··· Records supplied ···

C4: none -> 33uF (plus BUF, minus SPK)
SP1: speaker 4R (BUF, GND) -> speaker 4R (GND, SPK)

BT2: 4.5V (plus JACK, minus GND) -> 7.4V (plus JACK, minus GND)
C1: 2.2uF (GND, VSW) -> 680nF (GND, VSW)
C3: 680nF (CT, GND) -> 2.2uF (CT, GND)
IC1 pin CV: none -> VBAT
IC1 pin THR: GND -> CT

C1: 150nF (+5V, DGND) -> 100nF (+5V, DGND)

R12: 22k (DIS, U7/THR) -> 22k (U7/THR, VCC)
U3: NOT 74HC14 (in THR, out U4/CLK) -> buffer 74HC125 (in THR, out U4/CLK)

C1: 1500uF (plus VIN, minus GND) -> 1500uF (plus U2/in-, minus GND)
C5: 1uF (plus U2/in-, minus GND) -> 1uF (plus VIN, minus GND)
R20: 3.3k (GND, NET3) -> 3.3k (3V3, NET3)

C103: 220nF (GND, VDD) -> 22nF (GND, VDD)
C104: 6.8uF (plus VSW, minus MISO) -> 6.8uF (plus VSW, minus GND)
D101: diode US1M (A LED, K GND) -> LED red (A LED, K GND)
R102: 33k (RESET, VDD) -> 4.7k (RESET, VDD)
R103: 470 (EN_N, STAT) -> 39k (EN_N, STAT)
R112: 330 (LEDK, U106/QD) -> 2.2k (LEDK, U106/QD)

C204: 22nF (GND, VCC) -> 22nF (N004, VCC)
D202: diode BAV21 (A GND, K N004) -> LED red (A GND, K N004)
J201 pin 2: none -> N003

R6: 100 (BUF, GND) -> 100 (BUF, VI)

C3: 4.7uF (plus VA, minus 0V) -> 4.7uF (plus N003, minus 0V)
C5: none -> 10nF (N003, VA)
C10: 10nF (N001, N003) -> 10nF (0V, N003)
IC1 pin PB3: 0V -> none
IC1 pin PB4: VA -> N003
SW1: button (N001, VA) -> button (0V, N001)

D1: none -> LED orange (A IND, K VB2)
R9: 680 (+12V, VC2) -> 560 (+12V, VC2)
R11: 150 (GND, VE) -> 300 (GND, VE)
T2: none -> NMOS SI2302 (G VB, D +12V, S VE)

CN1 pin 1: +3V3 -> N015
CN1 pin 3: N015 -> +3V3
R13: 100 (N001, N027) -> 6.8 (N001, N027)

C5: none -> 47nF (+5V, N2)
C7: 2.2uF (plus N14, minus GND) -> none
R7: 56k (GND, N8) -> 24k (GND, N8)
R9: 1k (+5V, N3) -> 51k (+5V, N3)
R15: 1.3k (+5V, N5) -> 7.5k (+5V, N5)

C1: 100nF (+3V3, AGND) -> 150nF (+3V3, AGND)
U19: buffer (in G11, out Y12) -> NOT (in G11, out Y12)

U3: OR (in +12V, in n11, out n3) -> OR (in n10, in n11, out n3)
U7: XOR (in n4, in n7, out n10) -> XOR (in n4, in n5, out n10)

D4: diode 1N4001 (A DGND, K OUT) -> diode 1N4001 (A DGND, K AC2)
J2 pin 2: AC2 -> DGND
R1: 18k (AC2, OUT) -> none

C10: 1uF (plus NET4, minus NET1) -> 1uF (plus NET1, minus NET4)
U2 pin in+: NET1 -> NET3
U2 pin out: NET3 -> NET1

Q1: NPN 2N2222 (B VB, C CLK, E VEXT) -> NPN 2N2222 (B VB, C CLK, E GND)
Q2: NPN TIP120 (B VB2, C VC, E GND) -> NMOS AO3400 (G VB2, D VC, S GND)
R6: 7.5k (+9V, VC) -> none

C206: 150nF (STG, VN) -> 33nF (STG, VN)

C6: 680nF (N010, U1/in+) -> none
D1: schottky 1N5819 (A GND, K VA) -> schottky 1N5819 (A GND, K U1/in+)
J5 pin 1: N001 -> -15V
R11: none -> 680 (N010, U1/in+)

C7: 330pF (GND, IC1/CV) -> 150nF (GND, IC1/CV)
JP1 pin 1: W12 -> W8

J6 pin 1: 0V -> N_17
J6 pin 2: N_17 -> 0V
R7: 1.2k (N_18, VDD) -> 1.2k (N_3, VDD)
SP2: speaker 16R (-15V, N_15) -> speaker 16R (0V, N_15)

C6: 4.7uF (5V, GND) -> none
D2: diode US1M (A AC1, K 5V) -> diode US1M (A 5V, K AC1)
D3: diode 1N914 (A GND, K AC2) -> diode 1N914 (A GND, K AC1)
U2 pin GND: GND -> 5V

···

Looking at the data above, write out exactly the lines that start at the one containing "R6: 7.5k (+9V, VC) -> none" and end at the one containing "C6: 4.7uF (5V, GND) -> none"; include both and nothing beyond.

R6: 7.5k (+9V, VC) -> none

C206: 150nF (STG, VN) -> 33nF (STG, VN)

C6: 680nF (N010, U1/in+) -> none
D1: schottky 1N5819 (A GND, K VA) -> schottky 1N5819 (A GND, K U1/in+)
J5 pin 1: N001 -> -15V
R11: none -> 680 (N010, U1/in+)

C7: 330pF (GND, IC1/CV) -> 150nF (GND, IC1/CV)
JP1 pin 1: W12 -> W8

J6 pin 1: 0V -> N_17
J6 pin 2: N_17 -> 0V
R7: 1.2k (N_18, VDD) -> 1.2k (N_3, VDD)
SP2: speaker 16R (-15V, N_15) -> speaker 16R (0V, N_15)

C6: 4.7uF (5V, GND) -> none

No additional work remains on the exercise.